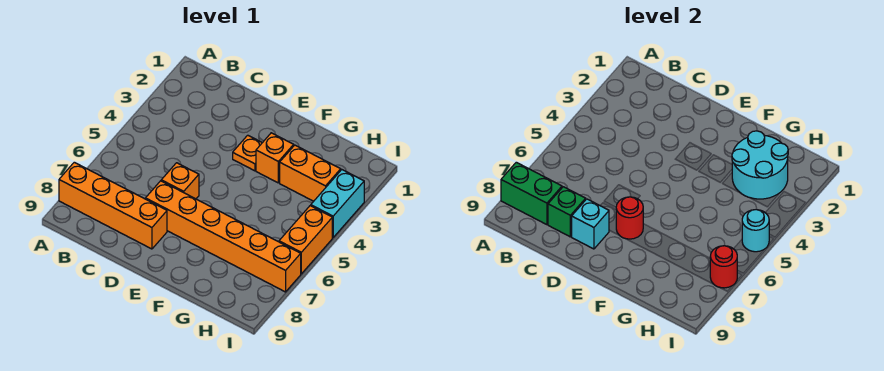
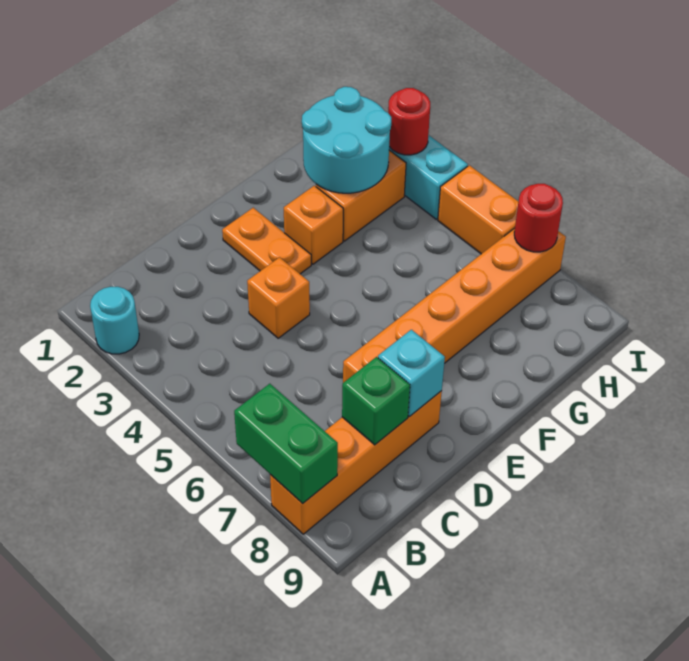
green brick A8:B8 level 2 -> green brick A7:A8 level 2
orange brick D6 level 1 -> orange brick D4 level 1
orange plate E3 level 1 -> orange plate E2:E3 level 1
red round brick E7 level 2 -> red round brick I3 level 2
cyan round brick I5 level 2 -> cyan round brick A2 level 1

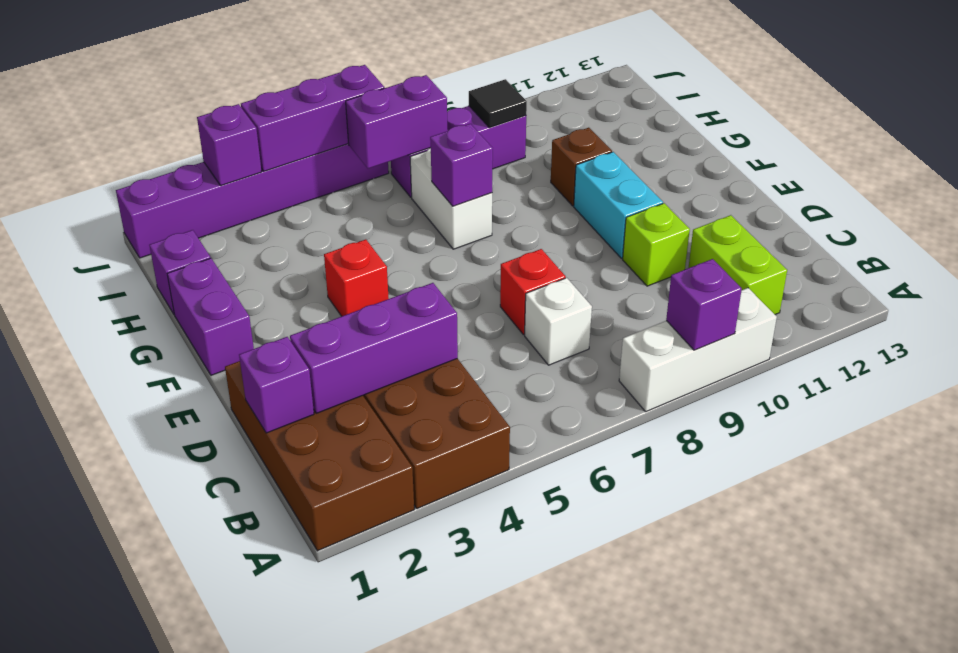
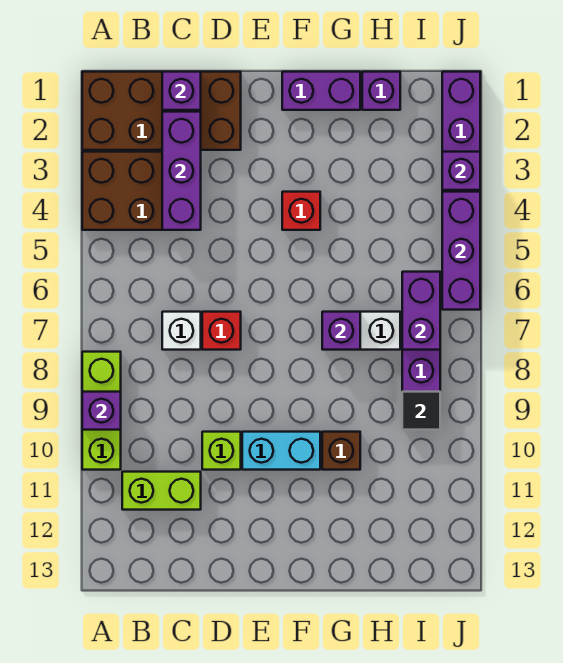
white brick A8:A10 level 1 -> lime brick A8:A10 level 1

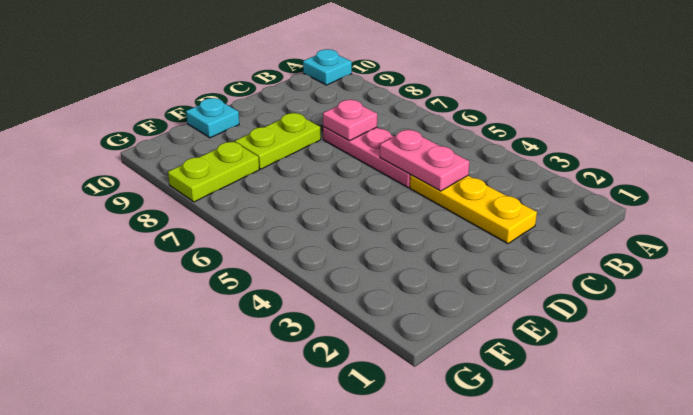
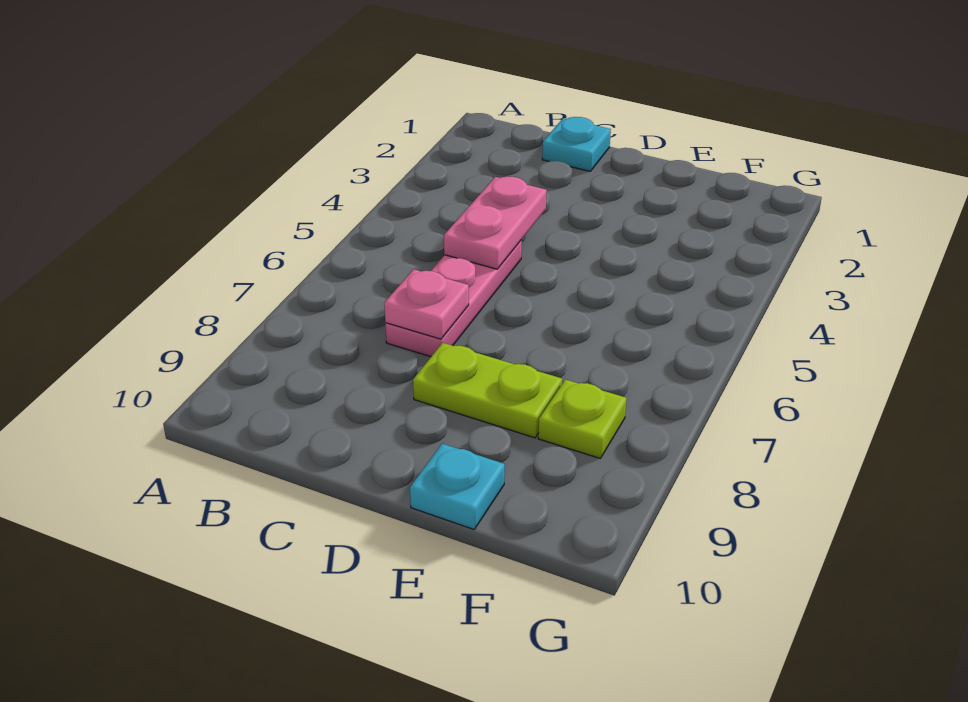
cyan plate A10 level 1 -> cyan plate C1 level 1
yellow plate C2:C4 level 1 -> none
lime plate F8:G8 level 1 -> lime plate F8 level 1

→ **Assignment**: Copy the records exactly as they appear, excluding images.

→ **Worked solution**:
green brick A8:B8 level 2 -> green brick A7:A8 level 2
orange brick D6 level 1 -> orange brick D4 level 1
orange plate E3 level 1 -> orange plate E2:E3 level 1
red round brick E7 level 2 -> red round brick I3 level 2
cyan round brick I5 level 2 -> cyan round brick A2 level 1

white brick A8:A10 level 1 -> lime brick A8:A10 level 1

cyan plate A10 level 1 -> cyan plate C1 level 1
yellow plate C2:C4 level 1 -> none
lime plate F8:G8 level 1 -> lime plate F8 level 1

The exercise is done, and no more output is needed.